Source data →
=====

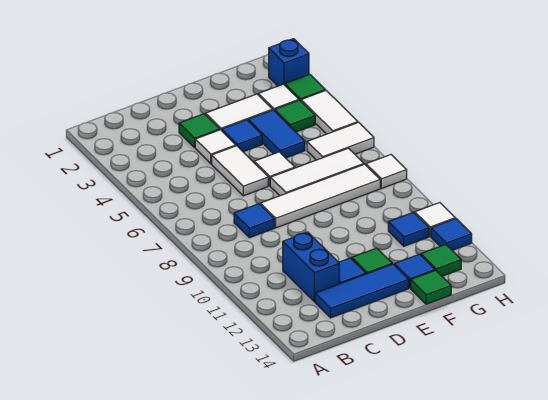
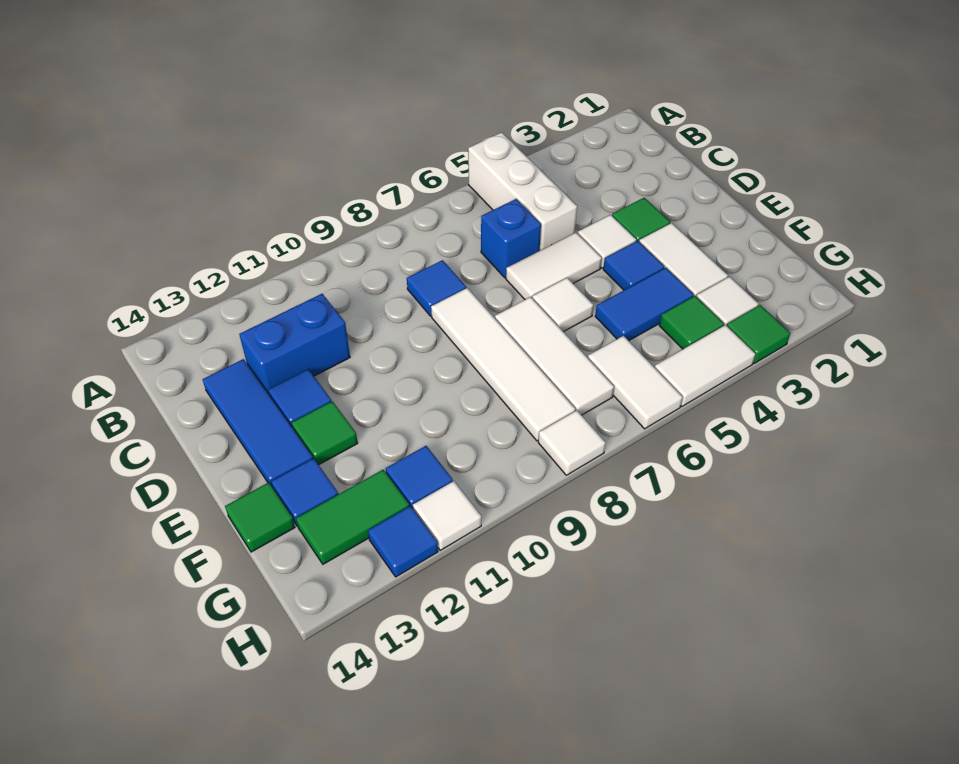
none -> white brick A5:C5 level 1
green tile G13 level 1 -> green tile G12:G13 level 1
blue brick H2 level 1 -> blue brick C6 level 1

=====

What you will do →
Drop the images, then copy the data exactly.

Solved problem →
none -> white brick A5:C5 level 1
green tile G13 level 1 -> green tile G12:G13 level 1
blue brick H2 level 1 -> blue brick C6 level 1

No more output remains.